╭─ Given records

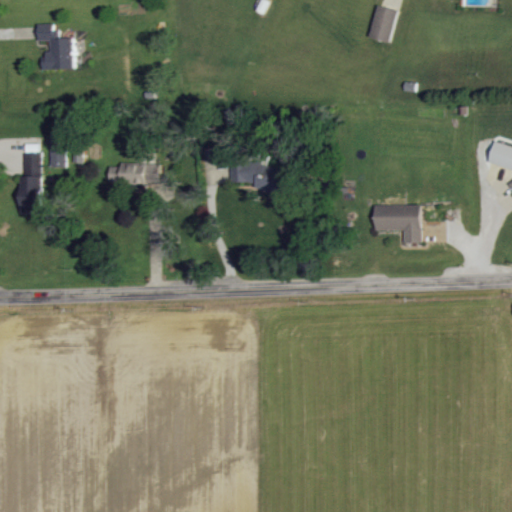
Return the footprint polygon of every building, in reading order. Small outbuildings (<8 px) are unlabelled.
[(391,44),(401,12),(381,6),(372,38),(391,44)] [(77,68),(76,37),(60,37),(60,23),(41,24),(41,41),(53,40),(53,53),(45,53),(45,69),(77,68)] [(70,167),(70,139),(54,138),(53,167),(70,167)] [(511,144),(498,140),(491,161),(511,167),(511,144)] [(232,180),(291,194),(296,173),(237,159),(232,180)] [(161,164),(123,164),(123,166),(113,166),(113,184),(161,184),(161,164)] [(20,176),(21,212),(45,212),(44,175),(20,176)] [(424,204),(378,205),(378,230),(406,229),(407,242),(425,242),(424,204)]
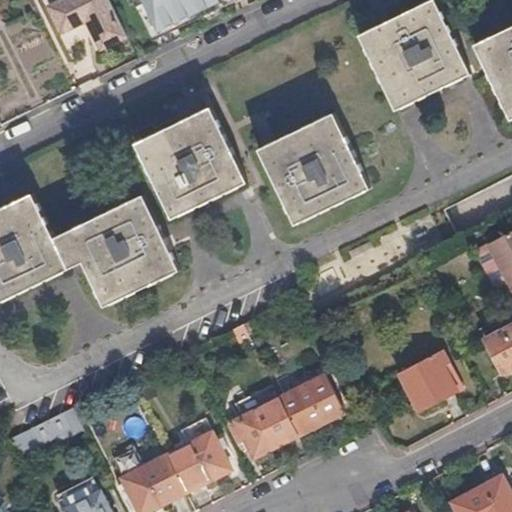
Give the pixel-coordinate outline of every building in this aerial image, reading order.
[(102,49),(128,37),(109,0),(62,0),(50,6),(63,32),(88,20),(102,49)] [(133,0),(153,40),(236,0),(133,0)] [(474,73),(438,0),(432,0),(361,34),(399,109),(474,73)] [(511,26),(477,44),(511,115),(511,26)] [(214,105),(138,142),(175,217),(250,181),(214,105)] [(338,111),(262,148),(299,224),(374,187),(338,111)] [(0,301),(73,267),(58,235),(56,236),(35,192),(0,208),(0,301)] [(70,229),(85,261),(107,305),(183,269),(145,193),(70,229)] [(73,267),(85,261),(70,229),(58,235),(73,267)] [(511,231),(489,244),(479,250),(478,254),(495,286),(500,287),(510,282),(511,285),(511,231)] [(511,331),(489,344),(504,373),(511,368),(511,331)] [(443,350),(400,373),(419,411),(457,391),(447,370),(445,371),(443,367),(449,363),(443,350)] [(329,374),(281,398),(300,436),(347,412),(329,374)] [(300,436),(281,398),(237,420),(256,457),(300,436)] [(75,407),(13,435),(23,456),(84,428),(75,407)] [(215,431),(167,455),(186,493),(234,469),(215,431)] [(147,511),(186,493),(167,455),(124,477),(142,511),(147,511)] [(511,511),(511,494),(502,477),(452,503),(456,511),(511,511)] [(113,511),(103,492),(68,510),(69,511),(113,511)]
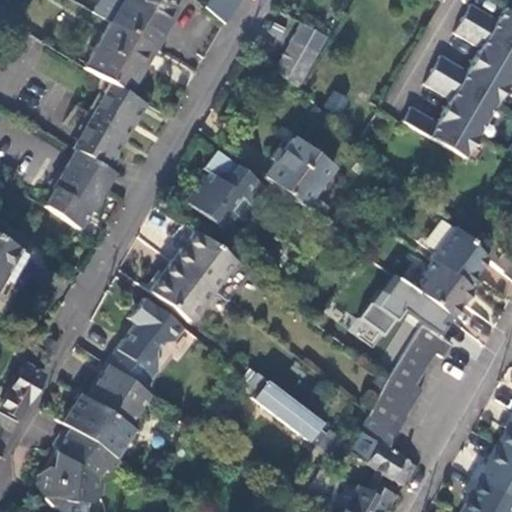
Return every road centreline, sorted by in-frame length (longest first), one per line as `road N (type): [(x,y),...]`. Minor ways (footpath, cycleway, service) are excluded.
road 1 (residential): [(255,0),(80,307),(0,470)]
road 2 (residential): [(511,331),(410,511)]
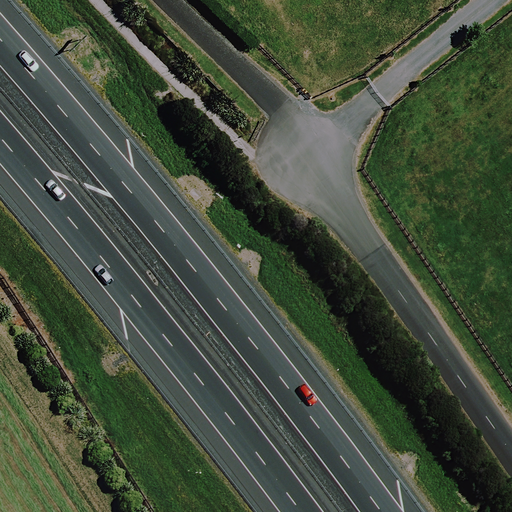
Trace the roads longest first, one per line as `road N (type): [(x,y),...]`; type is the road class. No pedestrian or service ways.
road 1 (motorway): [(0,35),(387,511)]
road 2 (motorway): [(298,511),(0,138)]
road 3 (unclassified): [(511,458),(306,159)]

╰─
╭─ Given records

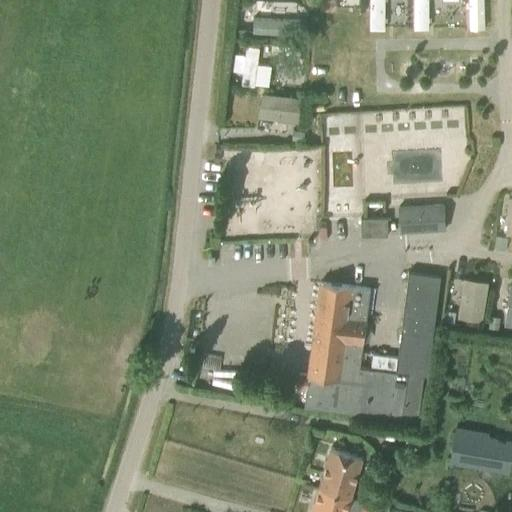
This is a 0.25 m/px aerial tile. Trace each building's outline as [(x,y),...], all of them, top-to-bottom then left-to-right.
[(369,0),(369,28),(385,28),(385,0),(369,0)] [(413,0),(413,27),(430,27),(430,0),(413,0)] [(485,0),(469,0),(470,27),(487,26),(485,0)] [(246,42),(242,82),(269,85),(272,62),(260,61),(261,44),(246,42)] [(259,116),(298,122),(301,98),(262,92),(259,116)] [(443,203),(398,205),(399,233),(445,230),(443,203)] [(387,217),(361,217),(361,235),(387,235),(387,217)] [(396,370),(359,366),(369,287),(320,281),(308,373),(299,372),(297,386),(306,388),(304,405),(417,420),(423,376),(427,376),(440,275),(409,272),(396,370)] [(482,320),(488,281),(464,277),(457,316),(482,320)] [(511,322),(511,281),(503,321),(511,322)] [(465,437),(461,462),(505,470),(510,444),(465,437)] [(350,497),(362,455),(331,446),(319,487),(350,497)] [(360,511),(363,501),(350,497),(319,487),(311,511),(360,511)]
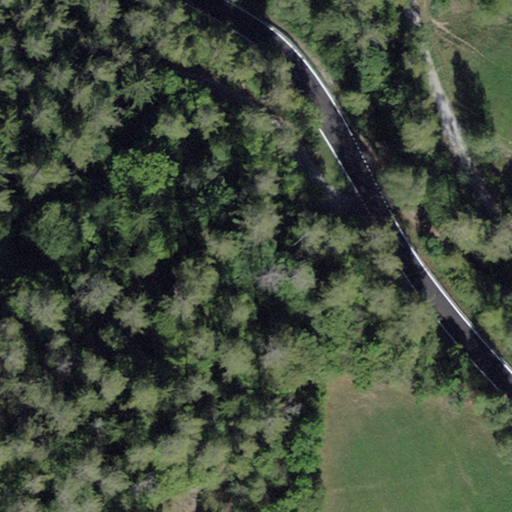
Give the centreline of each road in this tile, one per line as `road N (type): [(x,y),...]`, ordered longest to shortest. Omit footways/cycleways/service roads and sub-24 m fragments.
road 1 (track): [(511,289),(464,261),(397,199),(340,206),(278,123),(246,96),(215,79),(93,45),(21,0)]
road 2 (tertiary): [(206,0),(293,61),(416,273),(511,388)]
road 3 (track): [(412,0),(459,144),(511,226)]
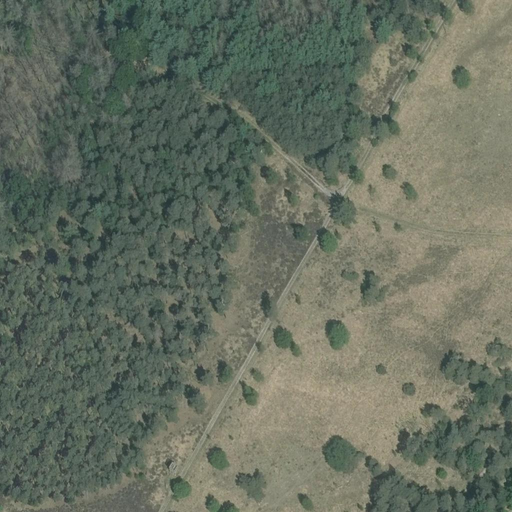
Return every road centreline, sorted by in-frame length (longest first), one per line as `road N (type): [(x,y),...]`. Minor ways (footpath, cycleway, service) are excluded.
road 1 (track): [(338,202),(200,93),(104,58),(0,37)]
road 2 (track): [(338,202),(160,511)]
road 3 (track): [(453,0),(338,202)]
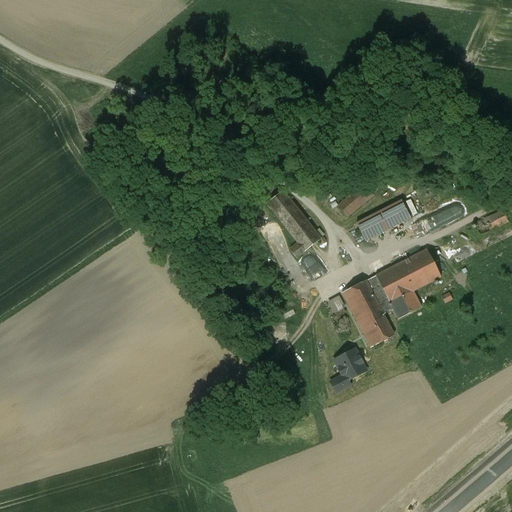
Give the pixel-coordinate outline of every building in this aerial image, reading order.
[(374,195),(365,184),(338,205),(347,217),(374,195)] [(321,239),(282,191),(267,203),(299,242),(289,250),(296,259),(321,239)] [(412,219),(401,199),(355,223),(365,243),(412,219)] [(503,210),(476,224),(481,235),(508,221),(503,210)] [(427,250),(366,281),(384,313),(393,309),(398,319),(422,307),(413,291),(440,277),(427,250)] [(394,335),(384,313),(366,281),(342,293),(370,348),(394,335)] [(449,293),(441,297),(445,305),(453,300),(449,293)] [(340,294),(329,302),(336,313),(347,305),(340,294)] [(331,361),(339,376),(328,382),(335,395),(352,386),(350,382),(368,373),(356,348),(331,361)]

╰─
╭─ Given records

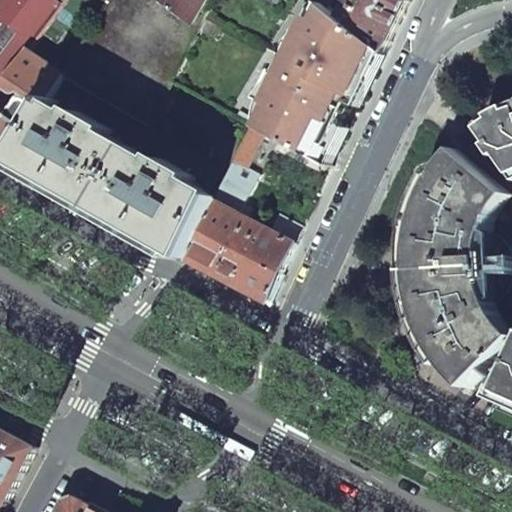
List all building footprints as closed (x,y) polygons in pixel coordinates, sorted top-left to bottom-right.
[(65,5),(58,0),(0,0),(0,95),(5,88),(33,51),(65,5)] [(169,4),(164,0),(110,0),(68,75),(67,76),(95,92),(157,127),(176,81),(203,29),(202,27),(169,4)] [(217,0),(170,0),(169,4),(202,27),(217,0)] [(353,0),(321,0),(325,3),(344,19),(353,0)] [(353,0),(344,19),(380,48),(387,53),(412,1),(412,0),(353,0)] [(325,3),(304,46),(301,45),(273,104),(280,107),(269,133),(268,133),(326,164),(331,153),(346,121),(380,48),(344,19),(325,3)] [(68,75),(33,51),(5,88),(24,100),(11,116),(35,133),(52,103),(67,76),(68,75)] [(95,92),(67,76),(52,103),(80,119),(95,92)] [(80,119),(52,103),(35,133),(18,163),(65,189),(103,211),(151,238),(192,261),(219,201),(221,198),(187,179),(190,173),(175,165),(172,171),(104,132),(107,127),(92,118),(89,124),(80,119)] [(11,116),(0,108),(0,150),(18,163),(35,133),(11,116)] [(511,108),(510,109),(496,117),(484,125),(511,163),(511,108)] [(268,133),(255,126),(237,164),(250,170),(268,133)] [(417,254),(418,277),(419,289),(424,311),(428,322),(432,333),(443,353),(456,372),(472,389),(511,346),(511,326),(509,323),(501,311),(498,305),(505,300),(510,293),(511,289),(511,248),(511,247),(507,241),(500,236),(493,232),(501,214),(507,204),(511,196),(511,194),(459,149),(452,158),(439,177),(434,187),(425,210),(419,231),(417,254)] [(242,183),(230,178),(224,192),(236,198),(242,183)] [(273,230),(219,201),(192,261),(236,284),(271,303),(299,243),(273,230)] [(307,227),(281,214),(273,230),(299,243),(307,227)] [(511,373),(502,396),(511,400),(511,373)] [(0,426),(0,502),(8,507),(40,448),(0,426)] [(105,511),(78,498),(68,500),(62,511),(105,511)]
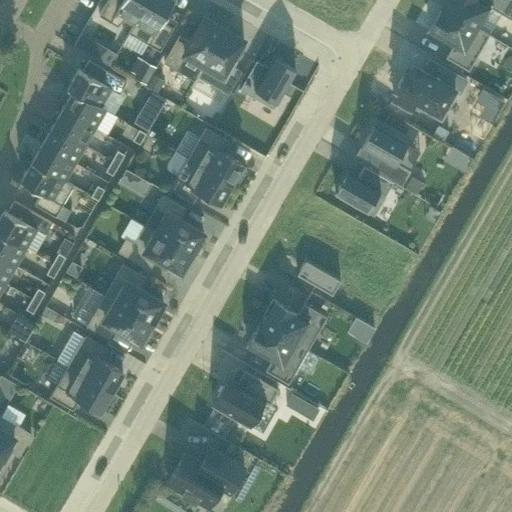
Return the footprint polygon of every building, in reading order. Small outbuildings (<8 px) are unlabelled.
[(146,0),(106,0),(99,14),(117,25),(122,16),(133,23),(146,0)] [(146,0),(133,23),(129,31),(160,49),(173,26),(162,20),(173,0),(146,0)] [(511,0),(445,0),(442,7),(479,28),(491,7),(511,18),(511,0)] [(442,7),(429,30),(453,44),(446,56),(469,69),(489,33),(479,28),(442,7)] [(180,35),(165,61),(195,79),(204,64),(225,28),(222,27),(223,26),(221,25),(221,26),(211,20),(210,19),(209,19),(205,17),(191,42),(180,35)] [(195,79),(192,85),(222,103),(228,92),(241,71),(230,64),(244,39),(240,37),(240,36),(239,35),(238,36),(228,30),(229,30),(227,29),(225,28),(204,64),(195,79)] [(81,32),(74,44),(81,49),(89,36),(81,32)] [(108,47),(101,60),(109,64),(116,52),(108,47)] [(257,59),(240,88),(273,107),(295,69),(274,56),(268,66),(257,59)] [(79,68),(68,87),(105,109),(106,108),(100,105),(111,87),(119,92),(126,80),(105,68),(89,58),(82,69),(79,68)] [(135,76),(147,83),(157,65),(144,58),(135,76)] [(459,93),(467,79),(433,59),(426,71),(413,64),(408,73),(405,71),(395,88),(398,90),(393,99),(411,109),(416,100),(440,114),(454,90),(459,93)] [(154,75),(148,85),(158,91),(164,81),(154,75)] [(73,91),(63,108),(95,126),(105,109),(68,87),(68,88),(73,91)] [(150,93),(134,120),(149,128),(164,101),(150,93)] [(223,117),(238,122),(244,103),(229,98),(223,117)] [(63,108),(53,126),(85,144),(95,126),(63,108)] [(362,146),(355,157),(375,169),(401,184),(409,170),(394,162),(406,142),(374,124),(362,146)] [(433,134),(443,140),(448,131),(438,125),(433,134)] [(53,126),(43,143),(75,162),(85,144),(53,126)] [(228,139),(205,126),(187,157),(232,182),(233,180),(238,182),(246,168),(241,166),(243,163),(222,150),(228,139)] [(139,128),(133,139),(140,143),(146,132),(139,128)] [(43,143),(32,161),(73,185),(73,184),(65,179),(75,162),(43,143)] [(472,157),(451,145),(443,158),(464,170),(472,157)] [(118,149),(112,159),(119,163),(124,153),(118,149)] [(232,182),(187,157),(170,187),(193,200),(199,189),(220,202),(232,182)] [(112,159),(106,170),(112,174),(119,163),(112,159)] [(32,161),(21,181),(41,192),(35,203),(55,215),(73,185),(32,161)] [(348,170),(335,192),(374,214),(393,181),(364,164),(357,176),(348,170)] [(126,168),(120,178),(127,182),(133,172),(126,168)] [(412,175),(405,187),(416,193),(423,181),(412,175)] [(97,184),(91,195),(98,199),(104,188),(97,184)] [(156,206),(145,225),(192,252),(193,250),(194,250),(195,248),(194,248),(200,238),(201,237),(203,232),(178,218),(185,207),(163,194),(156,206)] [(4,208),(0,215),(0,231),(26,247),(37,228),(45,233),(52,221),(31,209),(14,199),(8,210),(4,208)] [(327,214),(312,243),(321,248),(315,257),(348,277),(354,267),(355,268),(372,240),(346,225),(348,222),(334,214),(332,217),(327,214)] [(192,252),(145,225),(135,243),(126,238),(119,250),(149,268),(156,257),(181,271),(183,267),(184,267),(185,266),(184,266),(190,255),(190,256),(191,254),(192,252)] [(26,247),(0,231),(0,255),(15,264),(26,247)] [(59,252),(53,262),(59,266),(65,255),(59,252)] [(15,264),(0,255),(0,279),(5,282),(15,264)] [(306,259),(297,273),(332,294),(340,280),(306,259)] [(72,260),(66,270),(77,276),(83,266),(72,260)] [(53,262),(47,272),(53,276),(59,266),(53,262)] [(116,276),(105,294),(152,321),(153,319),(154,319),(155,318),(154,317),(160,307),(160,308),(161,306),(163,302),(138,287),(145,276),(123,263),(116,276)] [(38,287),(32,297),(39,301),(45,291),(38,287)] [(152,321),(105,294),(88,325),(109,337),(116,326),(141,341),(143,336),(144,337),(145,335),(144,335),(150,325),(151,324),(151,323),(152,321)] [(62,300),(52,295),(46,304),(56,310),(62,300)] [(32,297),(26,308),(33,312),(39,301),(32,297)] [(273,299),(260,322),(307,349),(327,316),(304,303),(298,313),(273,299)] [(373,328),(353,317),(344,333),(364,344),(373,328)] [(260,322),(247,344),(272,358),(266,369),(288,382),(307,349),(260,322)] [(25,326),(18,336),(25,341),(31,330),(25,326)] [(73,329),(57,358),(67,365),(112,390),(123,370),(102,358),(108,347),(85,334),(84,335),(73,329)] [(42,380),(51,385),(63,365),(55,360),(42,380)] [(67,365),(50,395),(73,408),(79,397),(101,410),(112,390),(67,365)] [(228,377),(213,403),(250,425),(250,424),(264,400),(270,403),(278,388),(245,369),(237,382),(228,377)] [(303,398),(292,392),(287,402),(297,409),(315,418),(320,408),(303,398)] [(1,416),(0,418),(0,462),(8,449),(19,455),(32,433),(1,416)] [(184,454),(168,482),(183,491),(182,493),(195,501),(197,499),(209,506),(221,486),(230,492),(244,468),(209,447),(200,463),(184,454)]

╰─

Rewrite the records above, from the line containing "Give the centreline" up to and including the line containing "road 3 (track): [(453,0),(338,202)]", with "centreline" changed to "midline" and all else unchanged. Omit the pictures.

## Expected answer
Give the midline of each road in this tile, one per line as `road N (type): [(x,y),...]`, ordered longest to shortest. Omit footways/cycleways/service roads and sub-24 m fragments.
road 1 (track): [(511,289),(464,261),(397,199),(340,206),(278,123),(246,96),(215,79),(93,45),(21,0)]
road 2 (tertiary): [(206,0),(293,61),(416,273),(511,388)]
road 3 (track): [(412,0),(459,144),(511,226)]
Return every road midline, sorted by in-frame length (longest first), one per line as `road N (type): [(x,y),...]`. Minor ways (footpath, cycleway, service) are excluded.
road 1 (track): [(338,202),(200,93),(104,58),(0,37)]
road 2 (track): [(338,202),(160,511)]
road 3 (track): [(453,0),(338,202)]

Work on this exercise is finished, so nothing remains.